§ Short task:
Copy the records word for word, from the start up to and including the line that contains "Point (78, 269) is in front.". Leave out the pictures.

§ Exercise data:
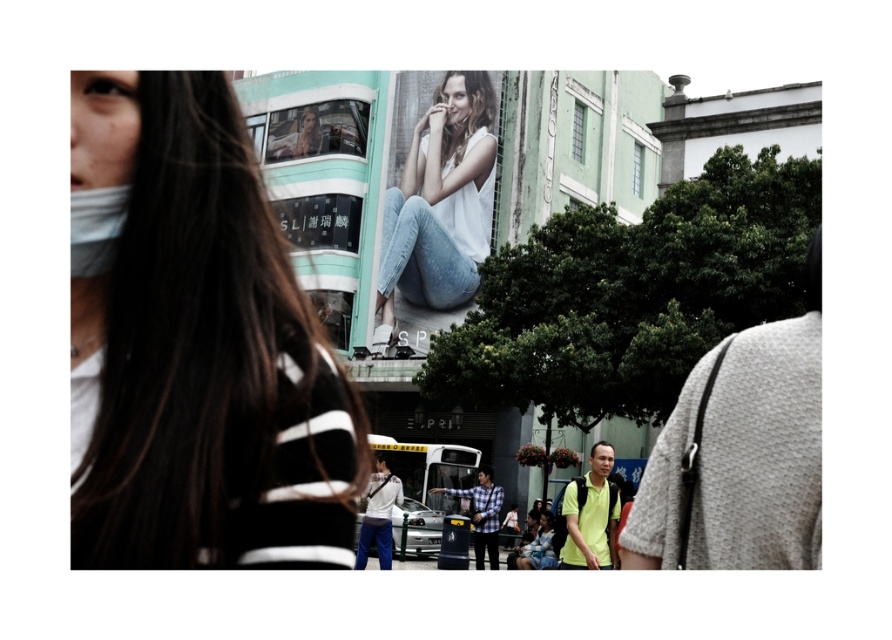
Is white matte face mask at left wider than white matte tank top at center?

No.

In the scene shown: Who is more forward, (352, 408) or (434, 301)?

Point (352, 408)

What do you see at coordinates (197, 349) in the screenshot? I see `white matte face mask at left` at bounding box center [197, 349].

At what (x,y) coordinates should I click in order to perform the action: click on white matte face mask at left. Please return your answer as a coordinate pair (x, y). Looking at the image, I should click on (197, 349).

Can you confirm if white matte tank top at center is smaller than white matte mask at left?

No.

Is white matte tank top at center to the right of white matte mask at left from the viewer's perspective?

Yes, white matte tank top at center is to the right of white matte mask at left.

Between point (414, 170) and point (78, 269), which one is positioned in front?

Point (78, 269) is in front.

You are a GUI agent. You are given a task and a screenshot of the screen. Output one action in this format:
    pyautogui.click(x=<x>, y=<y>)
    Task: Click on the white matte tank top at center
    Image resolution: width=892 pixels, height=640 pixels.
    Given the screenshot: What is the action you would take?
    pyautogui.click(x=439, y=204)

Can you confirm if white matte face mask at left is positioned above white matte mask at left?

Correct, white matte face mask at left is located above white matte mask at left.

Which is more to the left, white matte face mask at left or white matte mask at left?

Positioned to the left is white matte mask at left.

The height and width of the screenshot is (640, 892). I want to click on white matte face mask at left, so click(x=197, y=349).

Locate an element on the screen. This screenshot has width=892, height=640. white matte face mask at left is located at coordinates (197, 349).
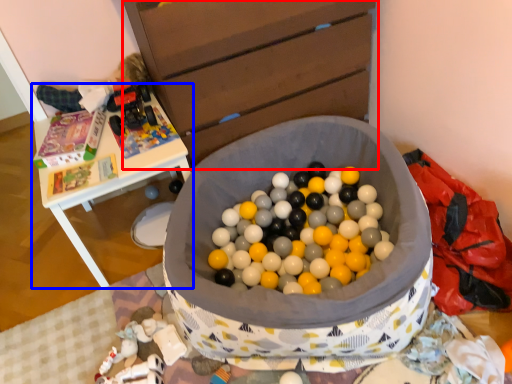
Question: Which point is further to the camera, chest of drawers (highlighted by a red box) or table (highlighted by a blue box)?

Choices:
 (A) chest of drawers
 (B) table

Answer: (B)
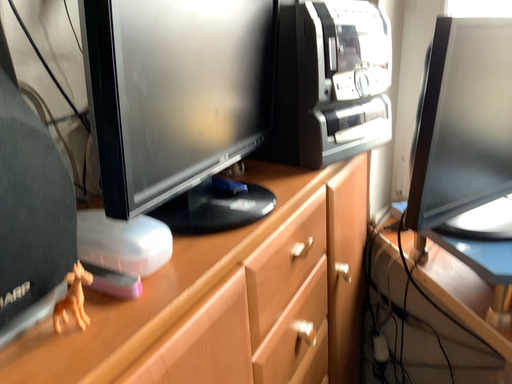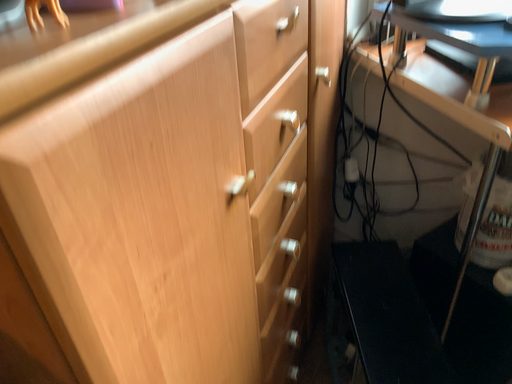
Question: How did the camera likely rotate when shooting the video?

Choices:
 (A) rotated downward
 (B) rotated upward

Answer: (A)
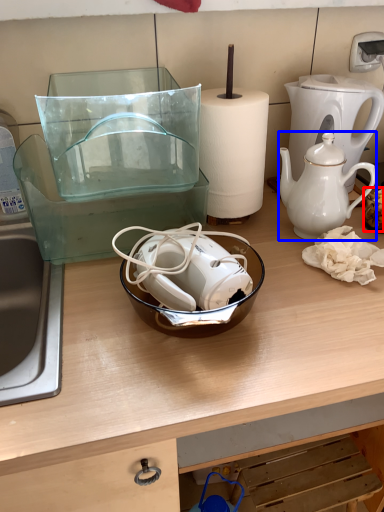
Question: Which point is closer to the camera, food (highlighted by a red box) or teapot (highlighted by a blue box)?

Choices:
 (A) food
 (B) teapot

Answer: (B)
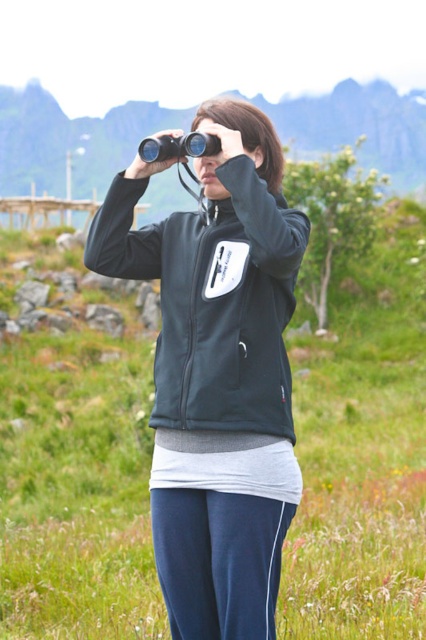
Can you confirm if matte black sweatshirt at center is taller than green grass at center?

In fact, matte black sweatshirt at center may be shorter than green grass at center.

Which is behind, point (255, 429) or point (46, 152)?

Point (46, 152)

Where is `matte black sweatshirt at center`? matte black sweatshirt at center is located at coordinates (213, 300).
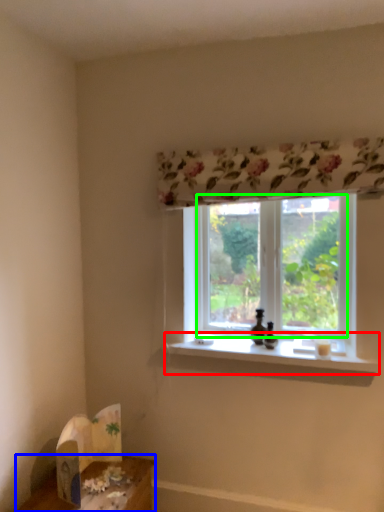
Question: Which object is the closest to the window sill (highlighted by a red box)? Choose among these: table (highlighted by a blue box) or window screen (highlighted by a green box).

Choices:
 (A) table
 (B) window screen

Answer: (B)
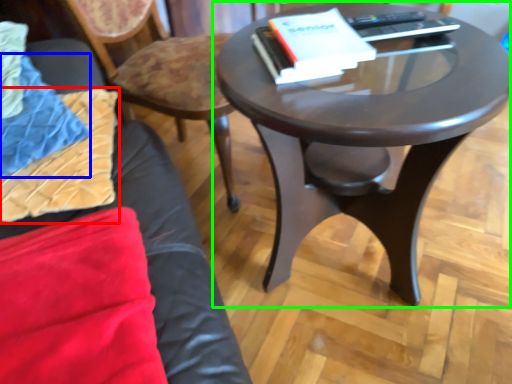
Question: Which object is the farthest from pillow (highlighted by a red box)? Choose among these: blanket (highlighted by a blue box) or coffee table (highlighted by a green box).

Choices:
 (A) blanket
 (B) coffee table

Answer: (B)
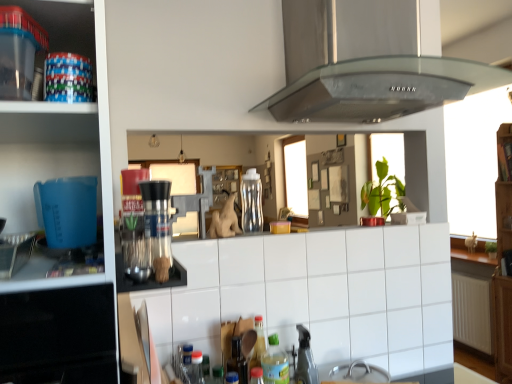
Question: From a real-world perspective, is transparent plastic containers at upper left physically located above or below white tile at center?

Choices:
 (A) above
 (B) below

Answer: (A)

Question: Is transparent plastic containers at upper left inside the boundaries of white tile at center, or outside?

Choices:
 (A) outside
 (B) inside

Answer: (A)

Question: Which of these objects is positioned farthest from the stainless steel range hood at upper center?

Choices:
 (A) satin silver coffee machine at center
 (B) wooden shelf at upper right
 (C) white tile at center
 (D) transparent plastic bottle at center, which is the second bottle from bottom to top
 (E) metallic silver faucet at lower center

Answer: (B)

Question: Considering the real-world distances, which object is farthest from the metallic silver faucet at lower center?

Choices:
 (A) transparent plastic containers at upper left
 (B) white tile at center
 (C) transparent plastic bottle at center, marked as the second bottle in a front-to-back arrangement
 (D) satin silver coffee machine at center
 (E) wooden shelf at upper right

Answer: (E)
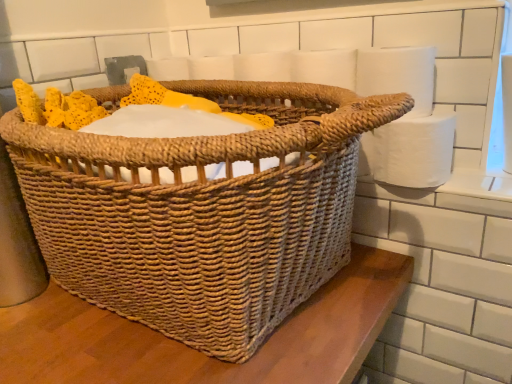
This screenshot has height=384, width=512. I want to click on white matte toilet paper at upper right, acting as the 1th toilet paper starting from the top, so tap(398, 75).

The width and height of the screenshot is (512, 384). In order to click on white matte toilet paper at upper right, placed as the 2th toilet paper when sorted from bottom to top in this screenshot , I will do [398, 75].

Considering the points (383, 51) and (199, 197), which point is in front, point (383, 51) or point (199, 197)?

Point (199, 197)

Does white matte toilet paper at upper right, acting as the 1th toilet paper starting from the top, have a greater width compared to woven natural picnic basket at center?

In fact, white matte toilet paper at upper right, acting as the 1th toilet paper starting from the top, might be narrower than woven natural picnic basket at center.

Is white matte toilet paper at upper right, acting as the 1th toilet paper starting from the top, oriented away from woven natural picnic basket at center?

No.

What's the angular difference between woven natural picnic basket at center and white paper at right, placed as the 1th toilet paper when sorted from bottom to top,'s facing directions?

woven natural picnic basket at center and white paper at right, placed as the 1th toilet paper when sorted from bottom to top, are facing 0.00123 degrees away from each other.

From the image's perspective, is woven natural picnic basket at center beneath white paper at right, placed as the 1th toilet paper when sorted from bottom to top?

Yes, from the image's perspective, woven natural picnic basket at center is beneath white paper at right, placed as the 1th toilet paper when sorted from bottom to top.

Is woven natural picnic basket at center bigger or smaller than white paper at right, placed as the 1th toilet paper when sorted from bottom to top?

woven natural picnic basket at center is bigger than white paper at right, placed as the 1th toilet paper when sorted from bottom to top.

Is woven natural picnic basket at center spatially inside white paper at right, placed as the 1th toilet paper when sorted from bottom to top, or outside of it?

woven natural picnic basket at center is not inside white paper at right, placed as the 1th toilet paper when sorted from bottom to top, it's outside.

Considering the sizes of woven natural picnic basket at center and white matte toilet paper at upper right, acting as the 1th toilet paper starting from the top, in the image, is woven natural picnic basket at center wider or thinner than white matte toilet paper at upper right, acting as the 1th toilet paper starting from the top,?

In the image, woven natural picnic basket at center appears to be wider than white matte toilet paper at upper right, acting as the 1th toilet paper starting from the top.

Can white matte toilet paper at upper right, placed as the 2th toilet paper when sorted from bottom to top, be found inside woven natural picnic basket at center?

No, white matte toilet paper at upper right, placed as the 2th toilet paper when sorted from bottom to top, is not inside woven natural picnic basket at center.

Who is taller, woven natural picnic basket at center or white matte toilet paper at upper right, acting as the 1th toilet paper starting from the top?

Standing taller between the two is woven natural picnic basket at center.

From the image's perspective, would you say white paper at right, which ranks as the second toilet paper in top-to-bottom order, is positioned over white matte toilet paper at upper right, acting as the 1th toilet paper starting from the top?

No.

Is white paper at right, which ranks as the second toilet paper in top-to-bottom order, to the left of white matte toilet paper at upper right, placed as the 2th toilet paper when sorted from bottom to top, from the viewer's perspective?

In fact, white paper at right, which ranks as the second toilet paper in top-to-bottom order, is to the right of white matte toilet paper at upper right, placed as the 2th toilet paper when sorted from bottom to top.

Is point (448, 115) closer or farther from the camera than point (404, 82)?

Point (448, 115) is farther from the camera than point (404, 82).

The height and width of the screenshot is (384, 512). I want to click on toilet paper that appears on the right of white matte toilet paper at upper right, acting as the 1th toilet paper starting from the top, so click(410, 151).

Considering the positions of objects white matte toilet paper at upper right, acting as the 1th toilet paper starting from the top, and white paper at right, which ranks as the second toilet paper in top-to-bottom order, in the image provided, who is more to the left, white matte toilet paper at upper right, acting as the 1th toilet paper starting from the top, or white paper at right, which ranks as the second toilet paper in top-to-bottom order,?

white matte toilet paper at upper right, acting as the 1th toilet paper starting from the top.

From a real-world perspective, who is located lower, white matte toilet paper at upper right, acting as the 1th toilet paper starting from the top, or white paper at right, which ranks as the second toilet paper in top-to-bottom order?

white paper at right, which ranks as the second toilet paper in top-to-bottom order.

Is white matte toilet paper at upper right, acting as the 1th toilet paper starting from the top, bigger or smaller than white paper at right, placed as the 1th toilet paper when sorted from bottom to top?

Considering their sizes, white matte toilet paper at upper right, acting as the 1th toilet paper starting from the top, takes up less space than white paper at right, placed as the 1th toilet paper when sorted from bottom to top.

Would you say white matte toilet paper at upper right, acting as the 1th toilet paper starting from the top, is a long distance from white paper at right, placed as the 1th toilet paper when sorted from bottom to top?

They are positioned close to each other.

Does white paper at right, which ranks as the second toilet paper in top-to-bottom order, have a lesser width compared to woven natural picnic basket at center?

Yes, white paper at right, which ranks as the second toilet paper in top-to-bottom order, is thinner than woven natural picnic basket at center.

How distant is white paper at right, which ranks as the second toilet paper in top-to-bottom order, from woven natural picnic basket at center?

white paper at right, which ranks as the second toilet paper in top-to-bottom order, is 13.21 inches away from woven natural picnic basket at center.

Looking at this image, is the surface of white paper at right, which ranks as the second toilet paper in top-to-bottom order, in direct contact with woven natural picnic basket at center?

§ Solved exercise:
Is white matte face mask at left wider than white matte tank top at center?

No.

In the scene shown: Who is more forward, (352, 408) or (434, 301)?

Point (352, 408)

What do you see at coordinates (197, 349) in the screenshot? I see `white matte face mask at left` at bounding box center [197, 349].

At what (x,y) coordinates should I click in order to perform the action: click on white matte face mask at left. Please return your answer as a coordinate pair (x, y). Looking at the image, I should click on (197, 349).

Can you confirm if white matte tank top at center is smaller than white matte mask at left?

No.

Is white matte tank top at center to the right of white matte mask at left from the viewer's perspective?

Yes, white matte tank top at center is to the right of white matte mask at left.

Between point (414, 170) and point (78, 269), which one is positioned in front?

Point (78, 269) is in front.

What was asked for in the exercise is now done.